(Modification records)

<<<<

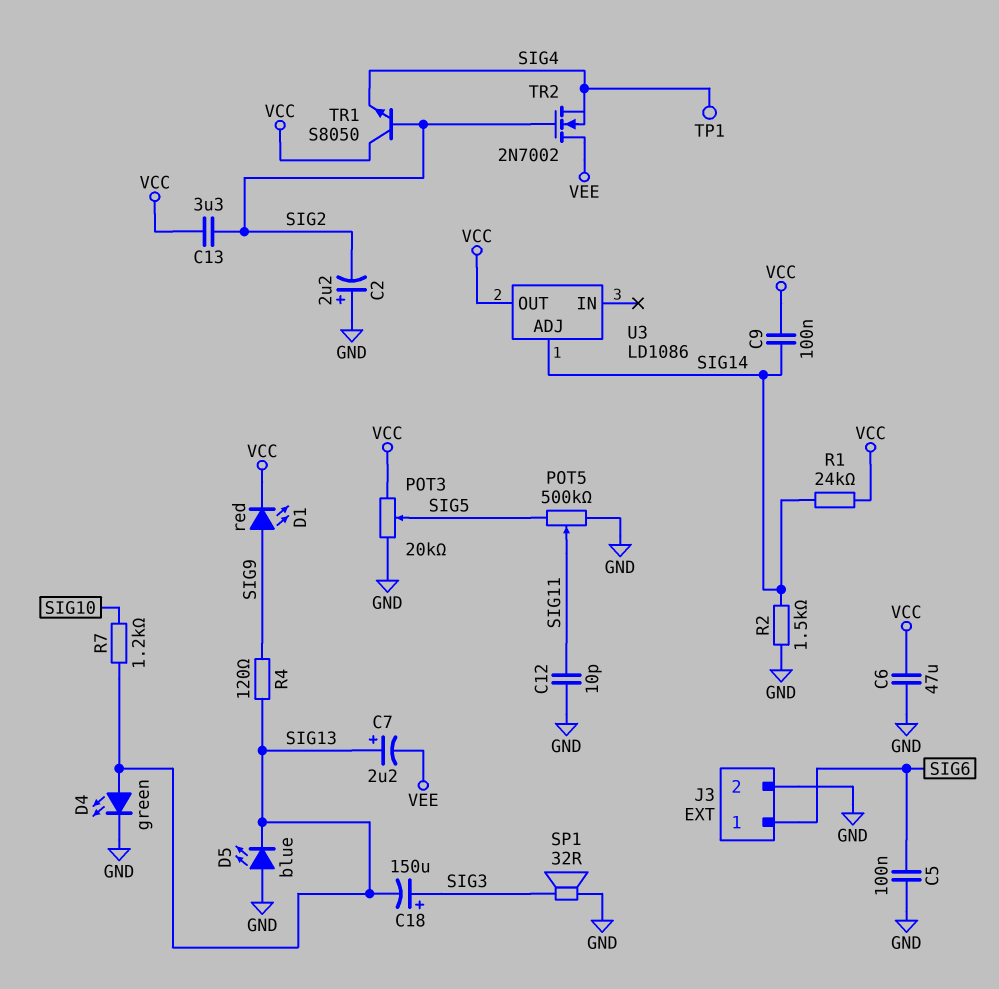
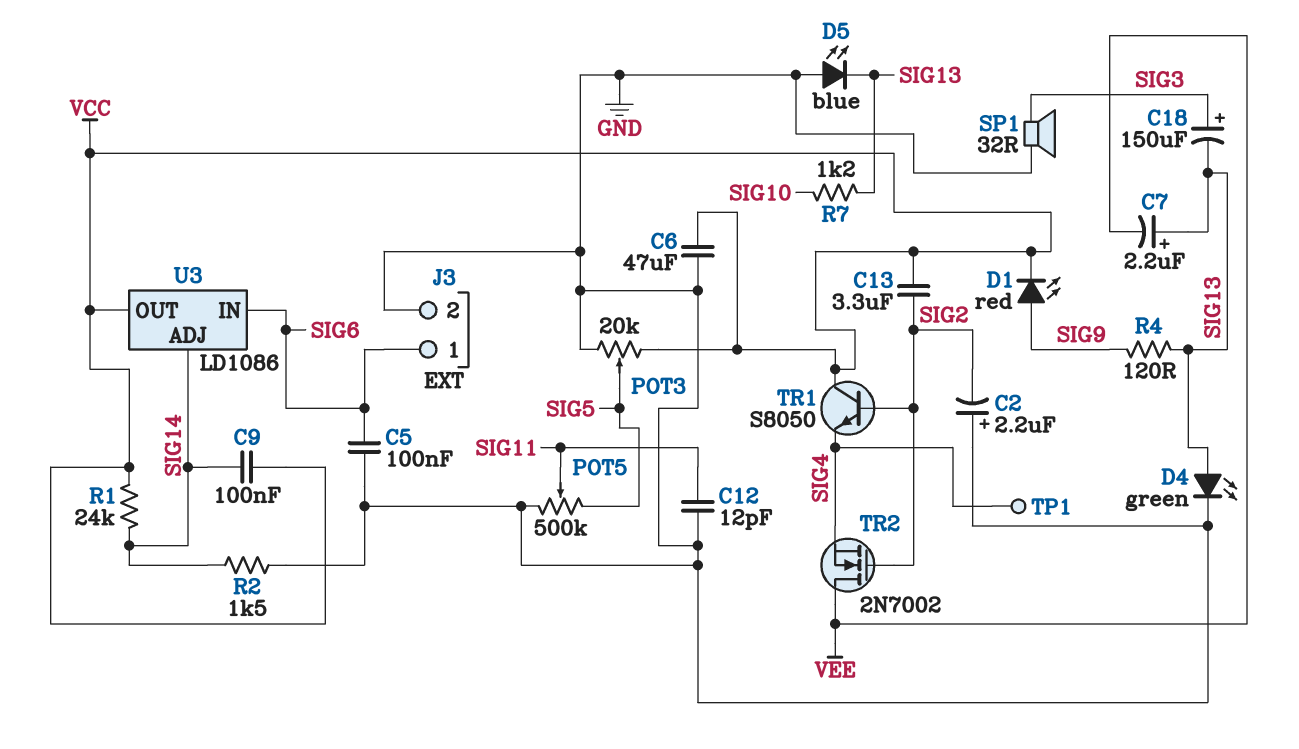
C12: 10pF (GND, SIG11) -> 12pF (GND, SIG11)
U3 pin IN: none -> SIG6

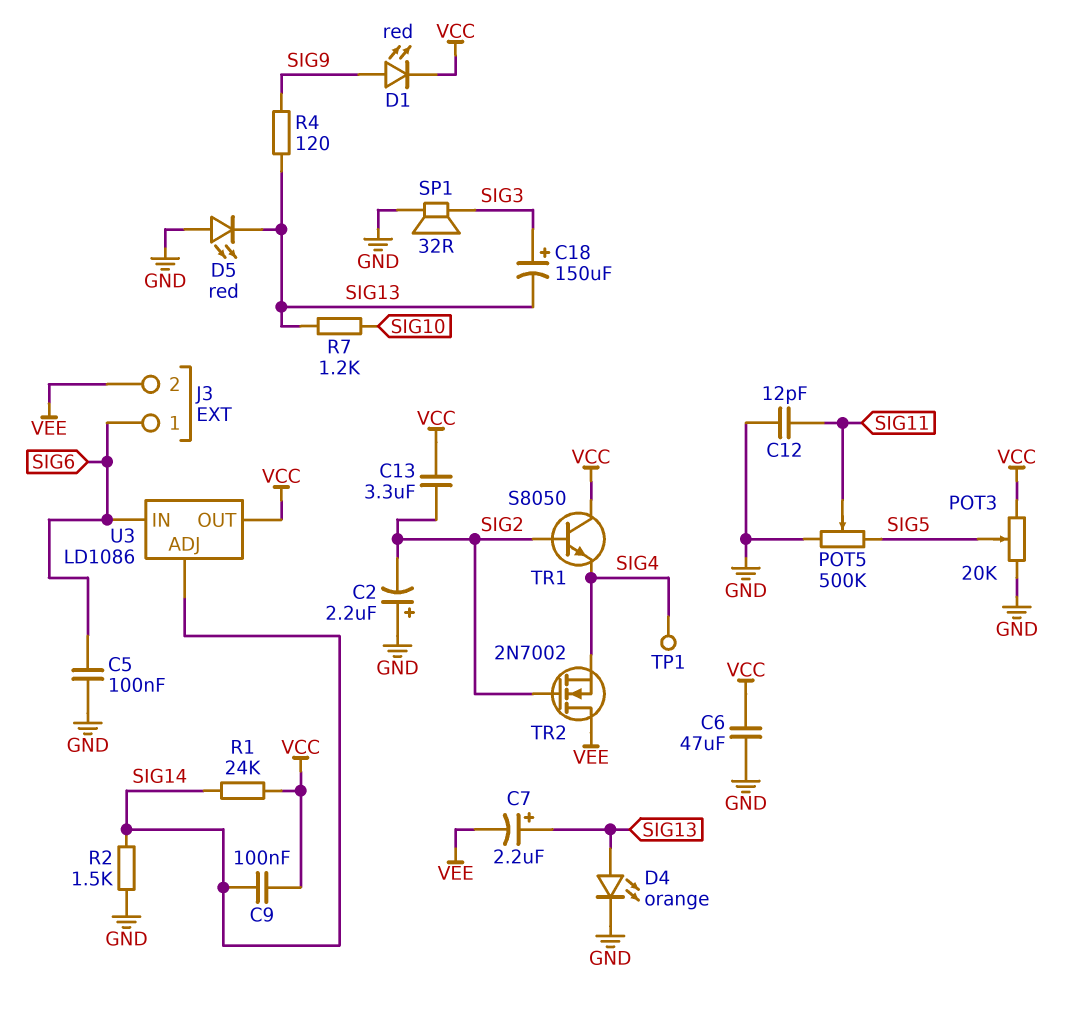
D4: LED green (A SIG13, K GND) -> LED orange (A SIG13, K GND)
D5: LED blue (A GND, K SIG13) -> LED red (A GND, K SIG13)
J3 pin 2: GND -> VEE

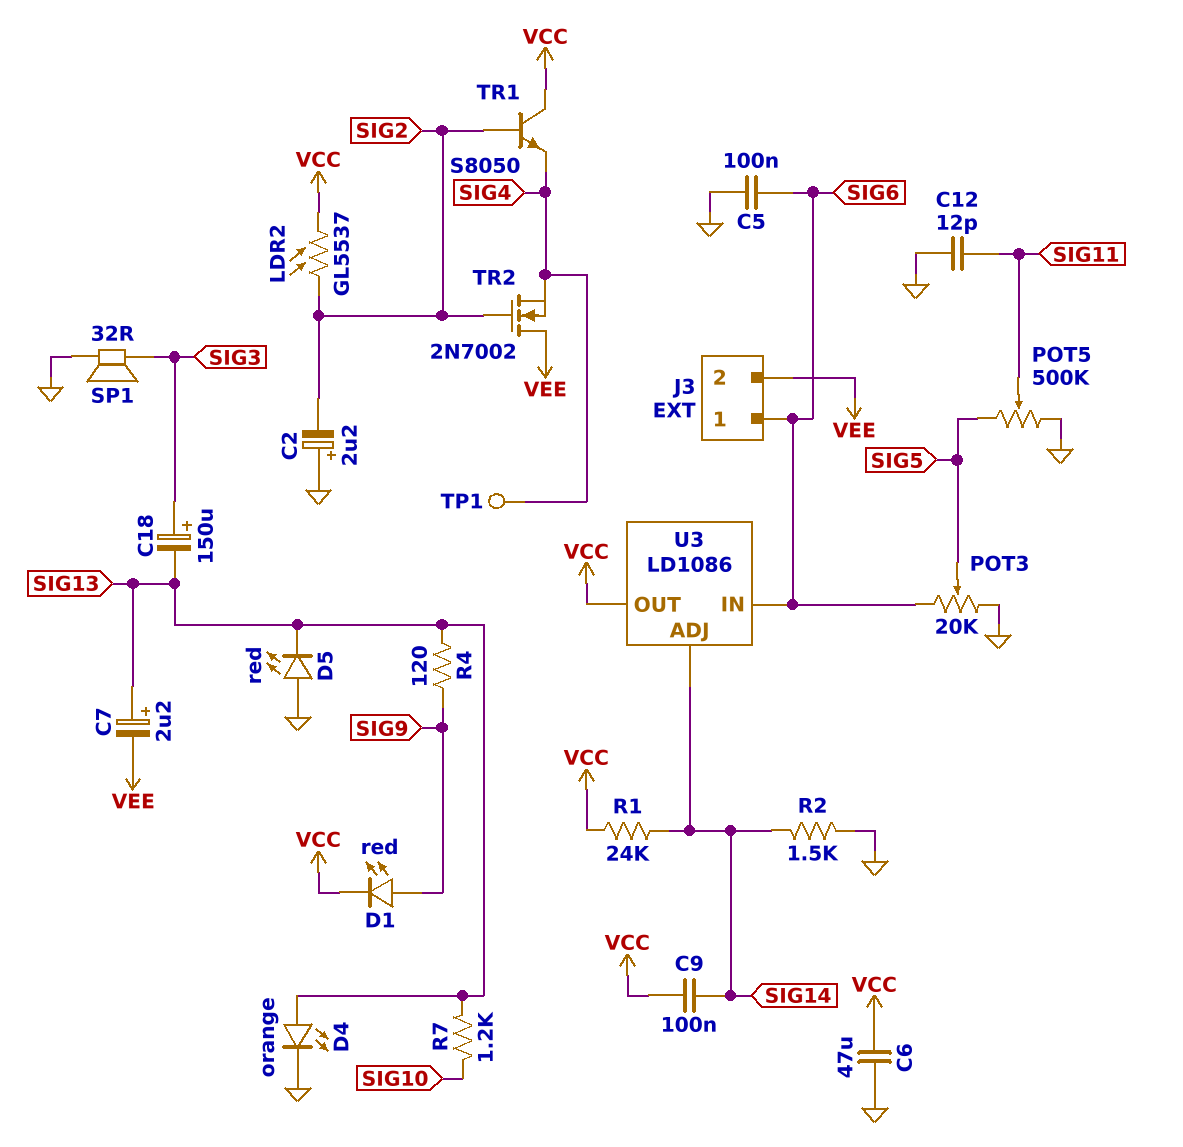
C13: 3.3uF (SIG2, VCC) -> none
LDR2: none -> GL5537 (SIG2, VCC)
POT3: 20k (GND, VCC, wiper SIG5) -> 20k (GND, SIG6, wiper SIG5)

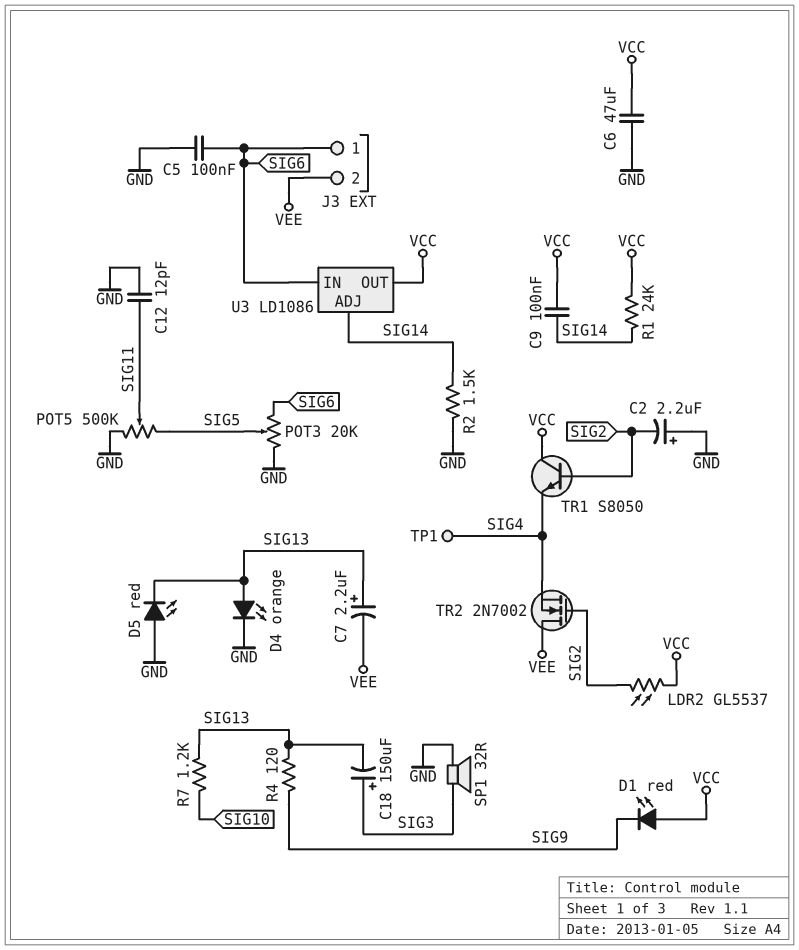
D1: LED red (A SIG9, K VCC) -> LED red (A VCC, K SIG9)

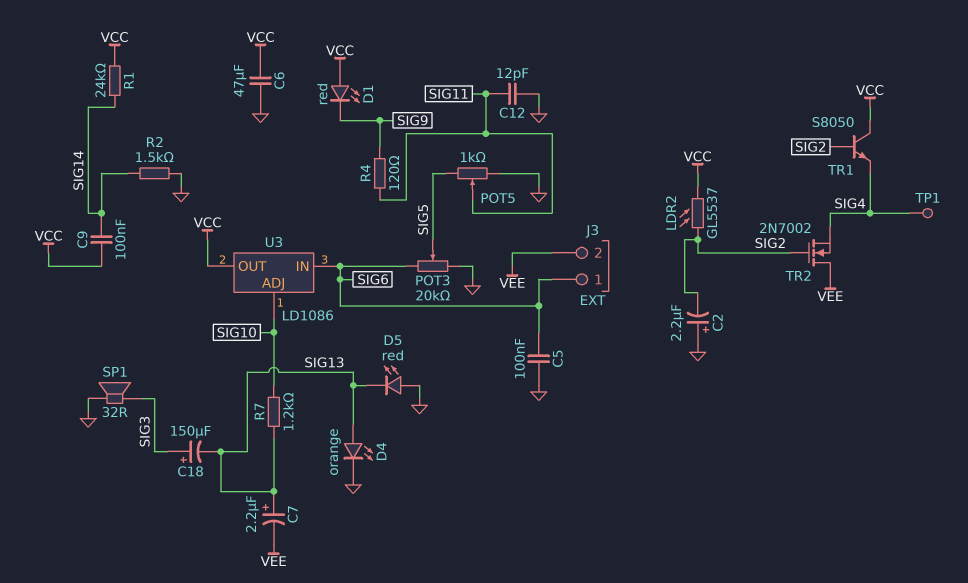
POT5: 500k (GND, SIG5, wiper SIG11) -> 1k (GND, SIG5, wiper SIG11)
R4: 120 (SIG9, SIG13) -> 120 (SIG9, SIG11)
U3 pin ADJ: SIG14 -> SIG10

>>>>
<<<<

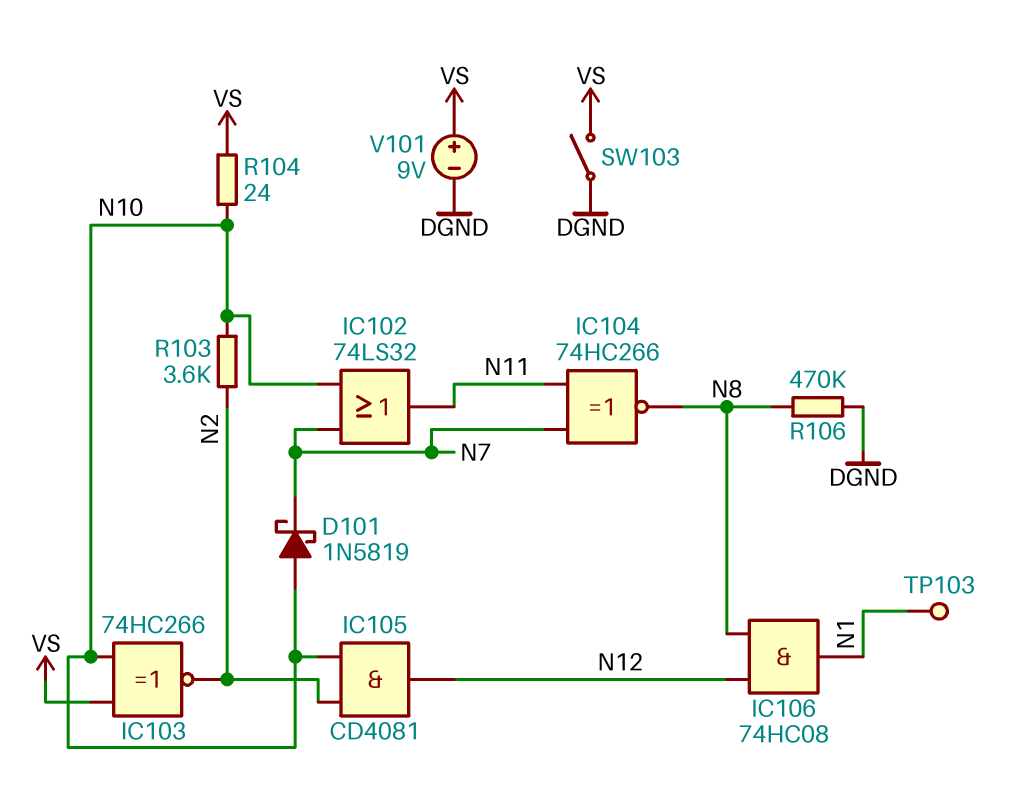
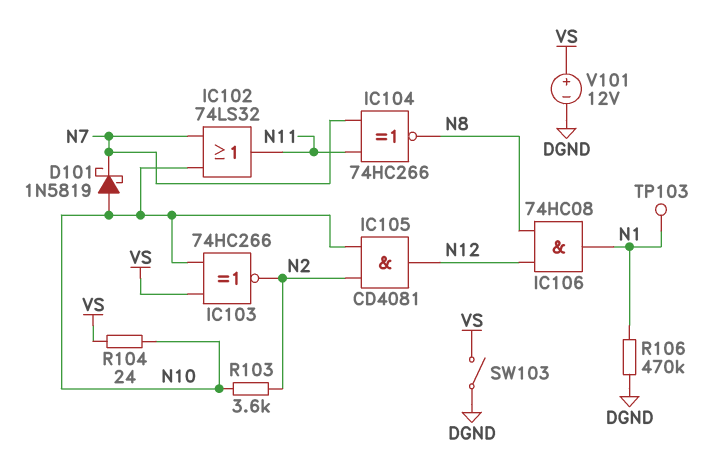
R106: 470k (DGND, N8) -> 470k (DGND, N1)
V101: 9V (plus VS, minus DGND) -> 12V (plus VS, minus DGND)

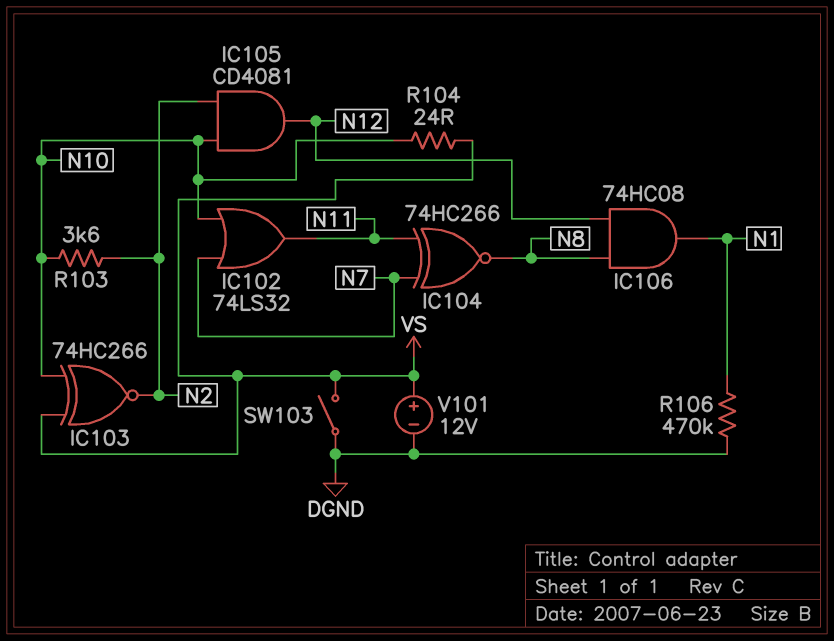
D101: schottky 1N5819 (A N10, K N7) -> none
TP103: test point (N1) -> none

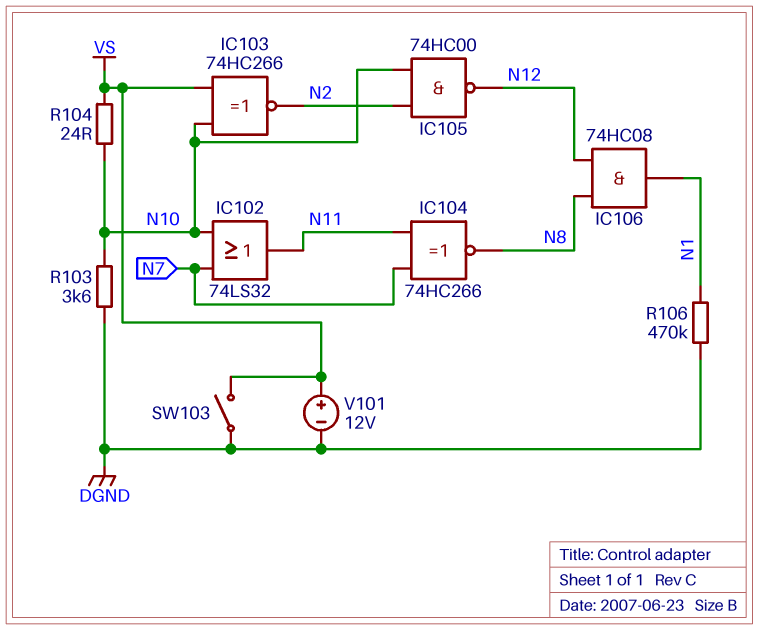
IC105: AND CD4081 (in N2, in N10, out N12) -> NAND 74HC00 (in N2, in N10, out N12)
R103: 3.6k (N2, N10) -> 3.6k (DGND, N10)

>>>>

> _WORK REQUIRED_: An exact copy is needed of the entries above, starting at the line that holds "D101: schottky 1N5819 (A N10, K N7) -> none" and stopping at the line that holds "R103: 3.6k (N2, N10) -> 3.6k (DGND, N10)", both kept; pictures stay out.

> _WRITTEN ANSWER_:
D101: schottky 1N5819 (A N10, K N7) -> none
TP103: test point (N1) -> none

IC105: AND CD4081 (in N2, in N10, out N12) -> NAND 74HC00 (in N2, in N10, out N12)
R103: 3.6k (N2, N10) -> 3.6k (DGND, N10)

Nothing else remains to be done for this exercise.